- _Task to carry out_: Without including any pictures, reproduce the full listing exactly.
###
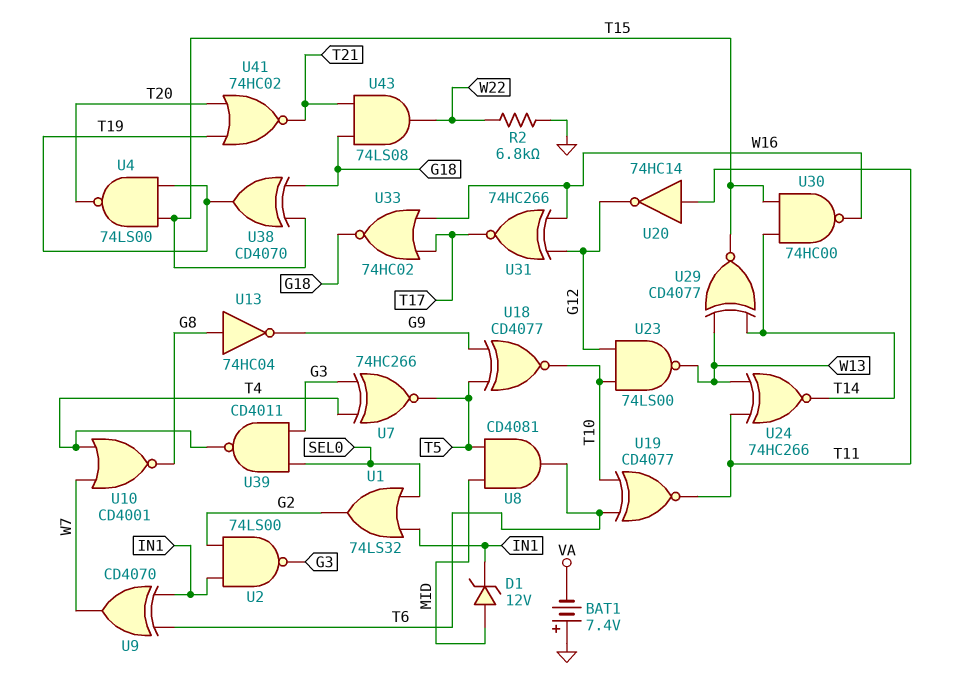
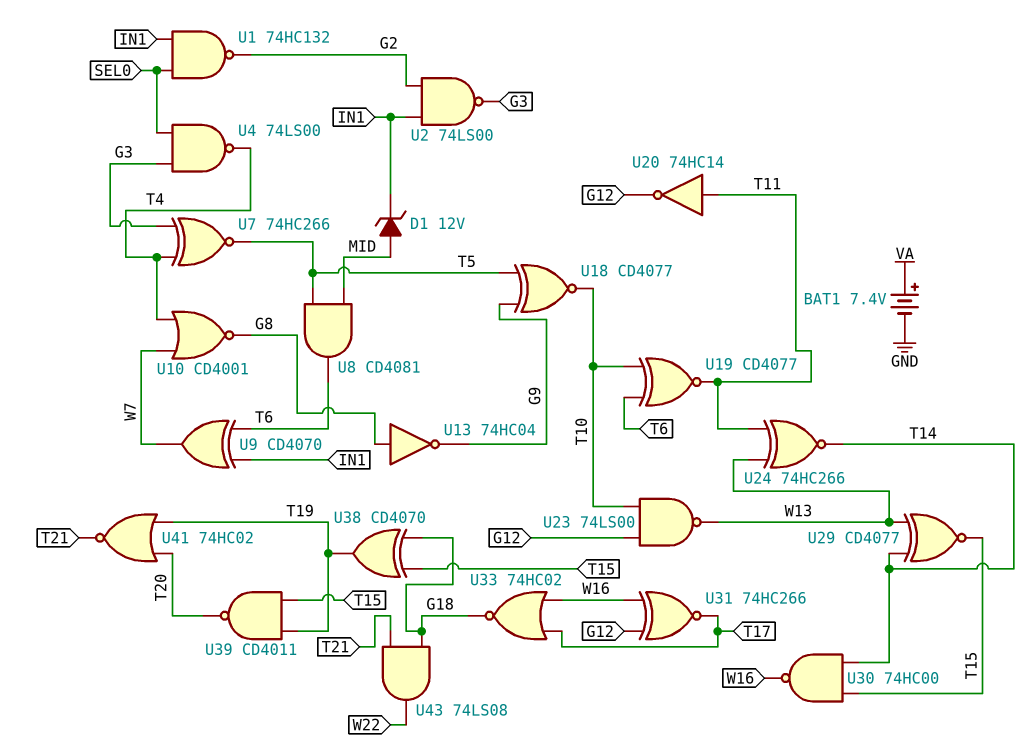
BAT1: 7.4V (plus GND, minus VA) -> 7.4V (plus VA, minus GND)
R2: 6.8k (GND, W22) -> none
U1: OR 74LS32 (in IN1, in SEL0, out G2) -> NAND 74HC132 (in IN1, in SEL0, out G2)
U4: NAND 74LS00 (in T15, in T19, out T20) -> NAND 74LS00 (in G3, in SEL0, out T4)
U39: NAND CD4011 (in G3, in SEL0, out T4) -> NAND CD4011 (in T15, in T19, out T20)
###
- _Result of this task_:
BAT1: 7.4V (plus GND, minus VA) -> 7.4V (plus VA, minus GND)
R2: 6.8k (GND, W22) -> none
U1: OR 74LS32 (in IN1, in SEL0, out G2) -> NAND 74HC132 (in IN1, in SEL0, out G2)
U4: NAND 74LS00 (in T15, in T19, out T20) -> NAND 74LS00 (in G3, in SEL0, out T4)
U39: NAND CD4011 (in G3, in SEL0, out T4) -> NAND CD4011 (in T15, in T19, out T20)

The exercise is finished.